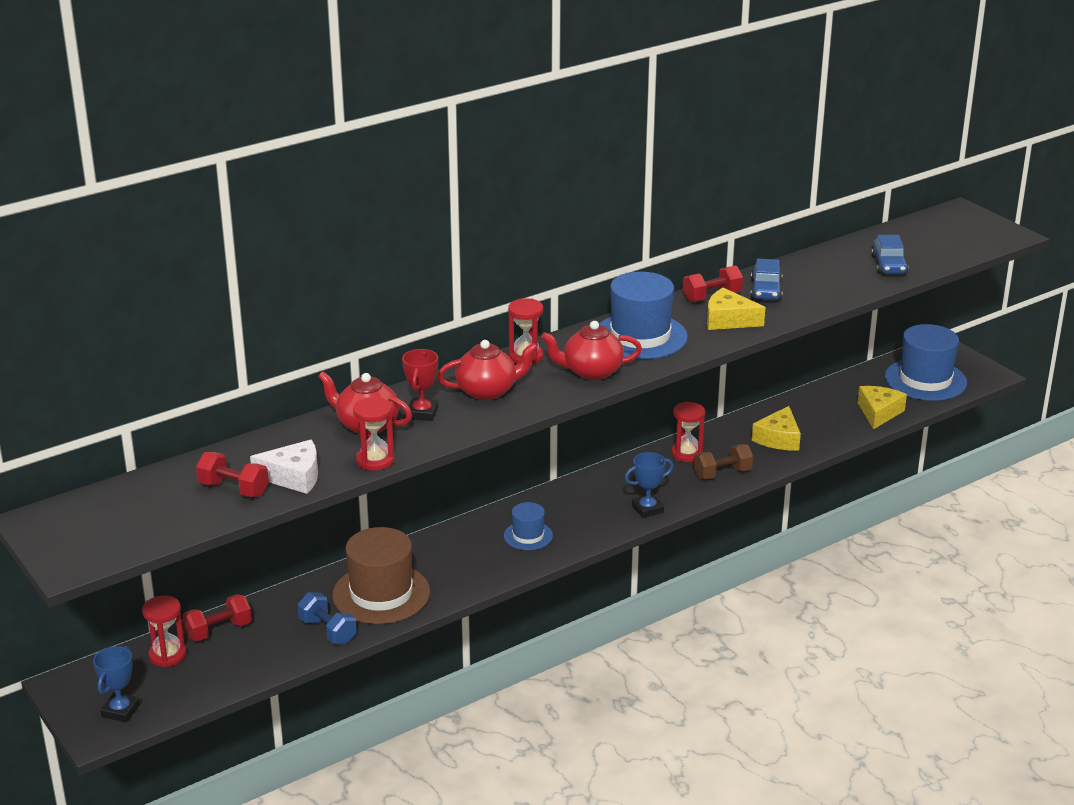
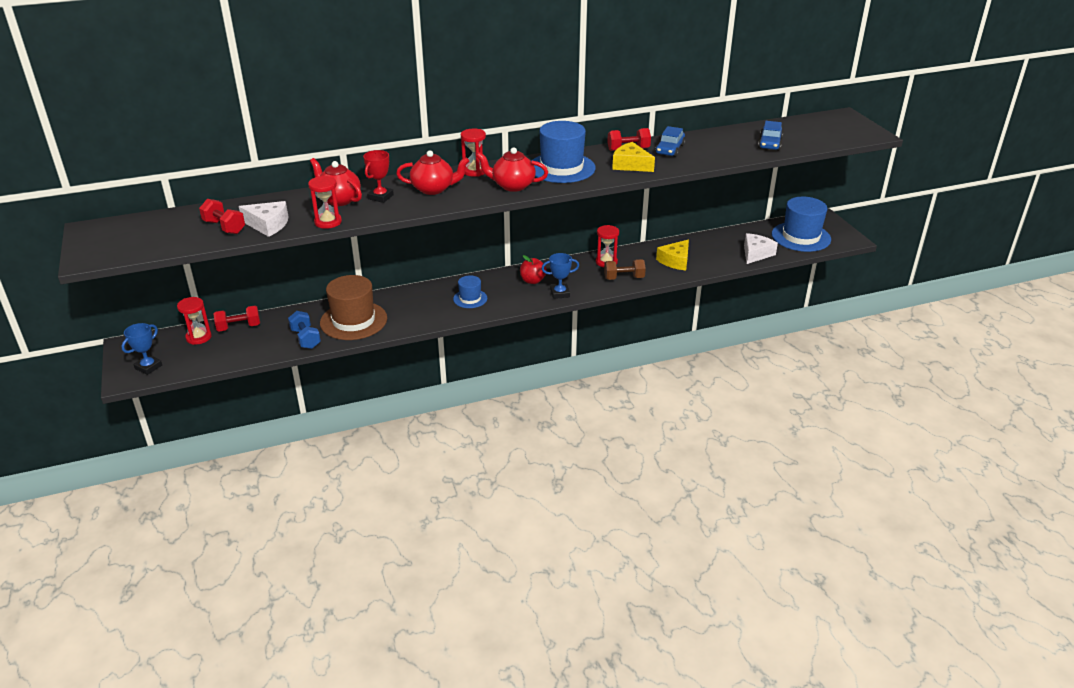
camera: 15 degrees right, 5 degrees up
(600, 496) = (532, 281): none -> red apple
(878, 413) = (756, 254): yellow cheese -> white cheese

◆ WORK TO COMPLETE:
Starting at the line that contains "(600, 496) = (532, 281): none -> red apple", copy each line exactly through the end of the listing above. Include that first line and the last one, and add nothing.

◆ EXERCISE OUTPUT:
(600, 496) = (532, 281): none -> red apple
(878, 413) = (756, 254): yellow cheese -> white cheese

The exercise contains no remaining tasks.